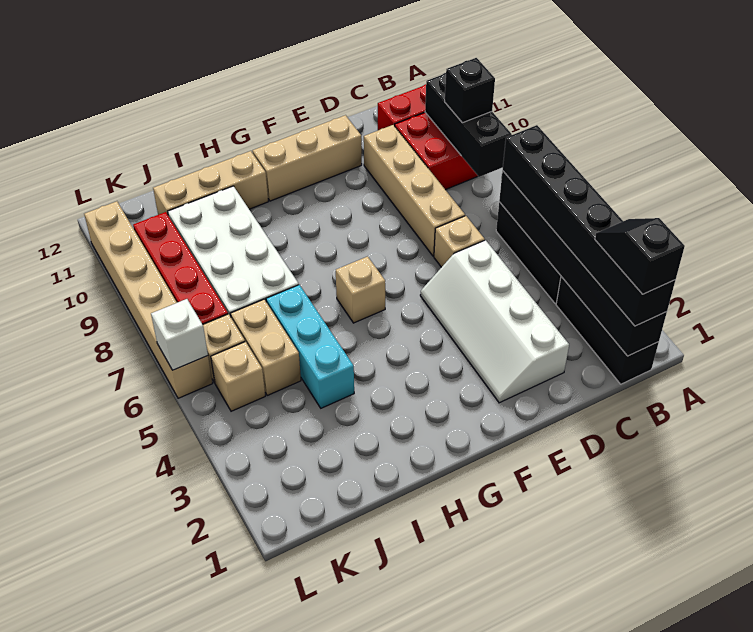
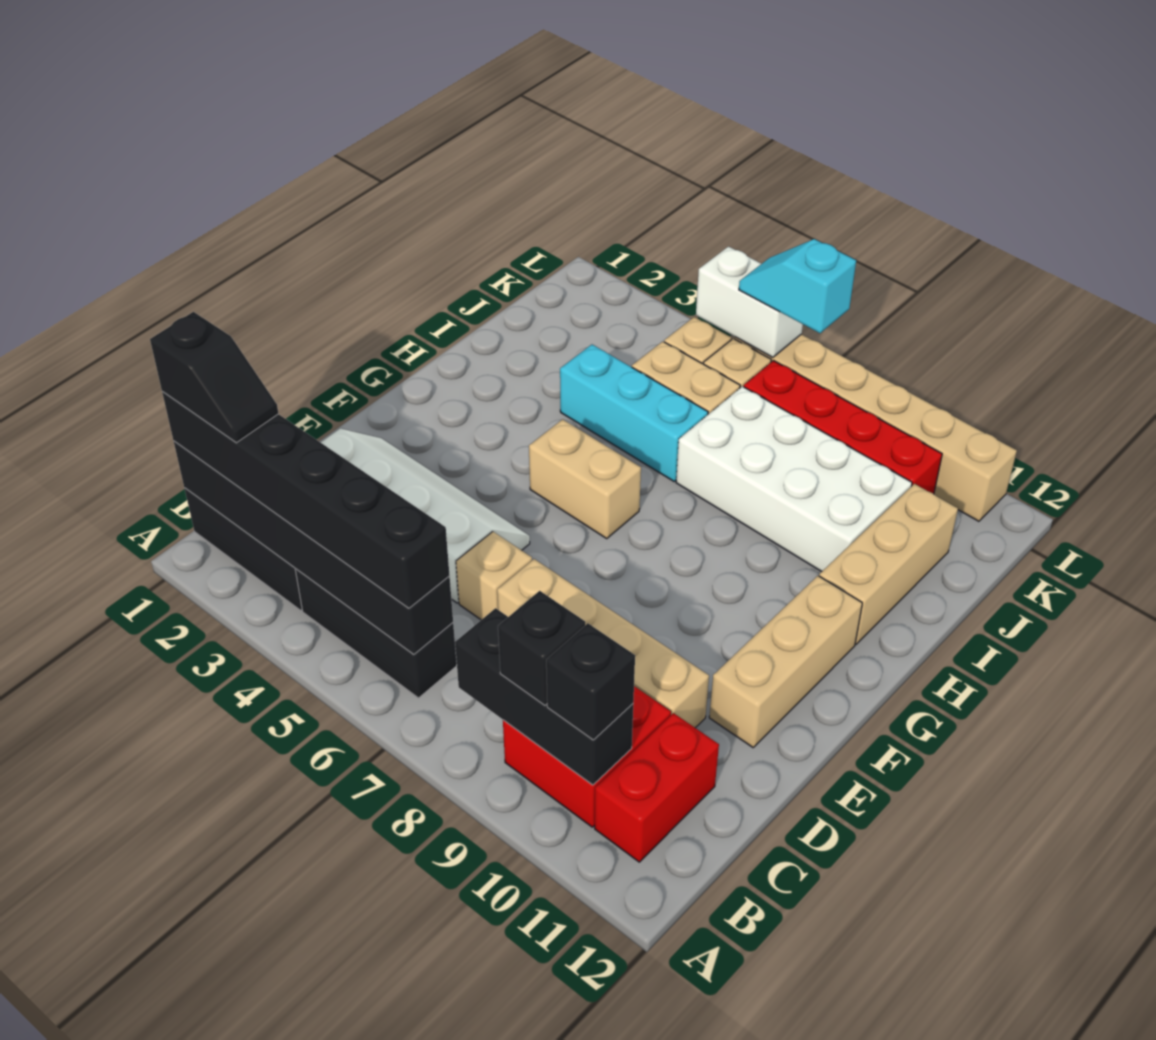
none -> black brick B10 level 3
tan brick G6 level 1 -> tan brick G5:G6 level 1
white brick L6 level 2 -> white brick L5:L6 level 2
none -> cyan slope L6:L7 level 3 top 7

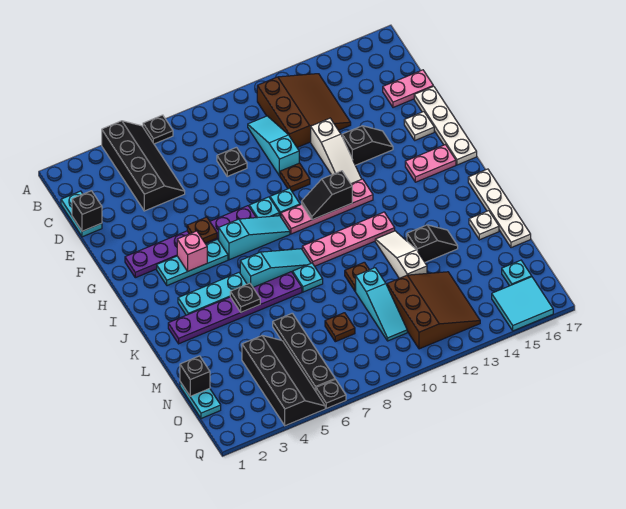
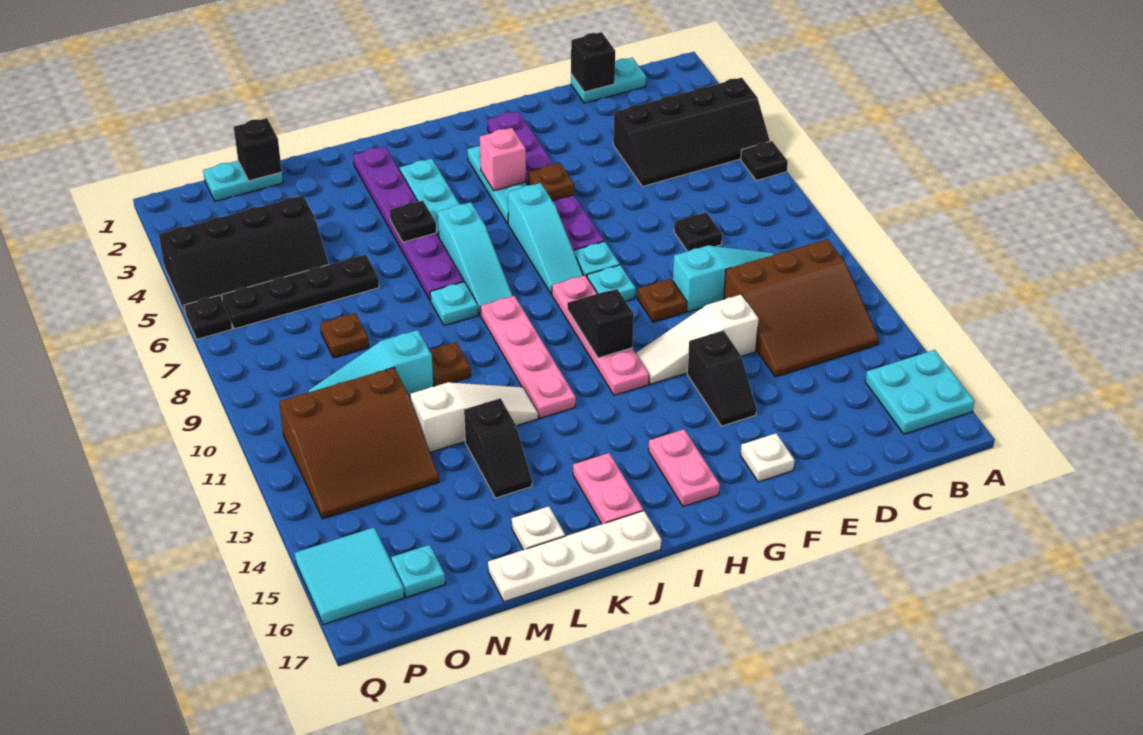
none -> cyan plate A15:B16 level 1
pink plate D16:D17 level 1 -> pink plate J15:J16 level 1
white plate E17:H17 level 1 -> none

──────

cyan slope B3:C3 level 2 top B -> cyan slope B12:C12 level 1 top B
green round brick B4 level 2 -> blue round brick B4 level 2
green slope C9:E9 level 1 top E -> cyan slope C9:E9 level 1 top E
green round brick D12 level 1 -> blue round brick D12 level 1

──────

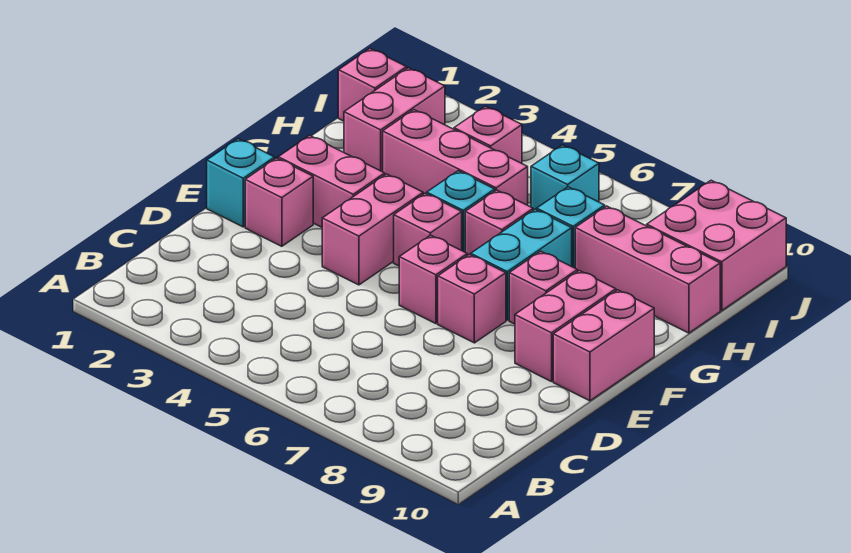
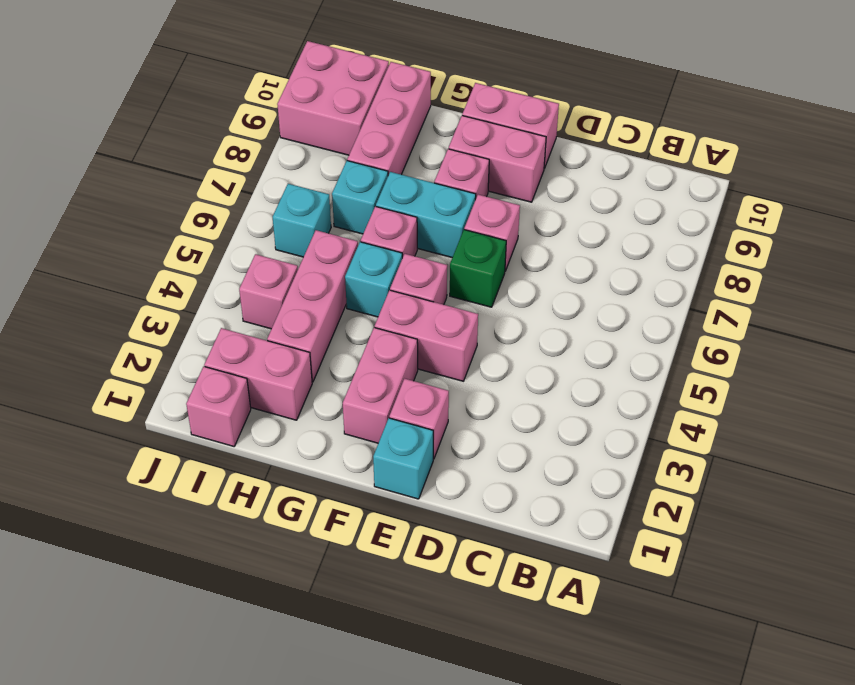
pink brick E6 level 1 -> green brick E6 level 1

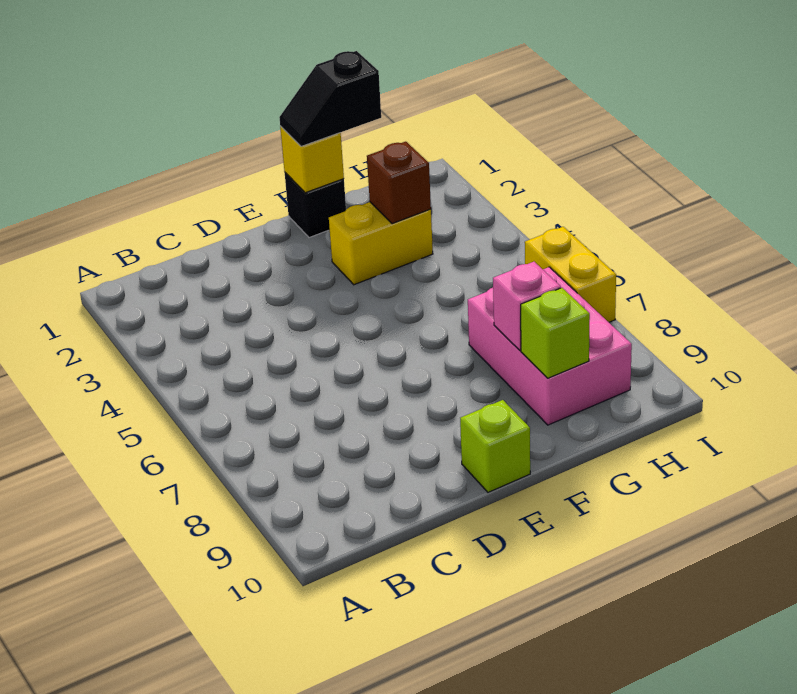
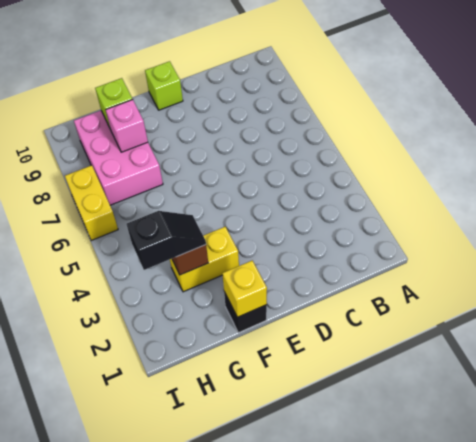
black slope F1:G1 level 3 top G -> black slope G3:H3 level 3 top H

──────

= Assignment =
Look above for the line with "none -> black brick B10 level 3"; quote it and every line after it, stopping after the line with "white plate E17:H17 level 1 -> none", exactly, with nothing added and without pictures.

= Response to the exercise =
none -> black brick B10 level 3
tan brick G6 level 1 -> tan brick G5:G6 level 1
white brick L6 level 2 -> white brick L5:L6 level 2
none -> cyan slope L6:L7 level 3 top 7

none -> cyan plate A15:B16 level 1
pink plate D16:D17 level 1 -> pink plate J15:J16 level 1
white plate E17:H17 level 1 -> none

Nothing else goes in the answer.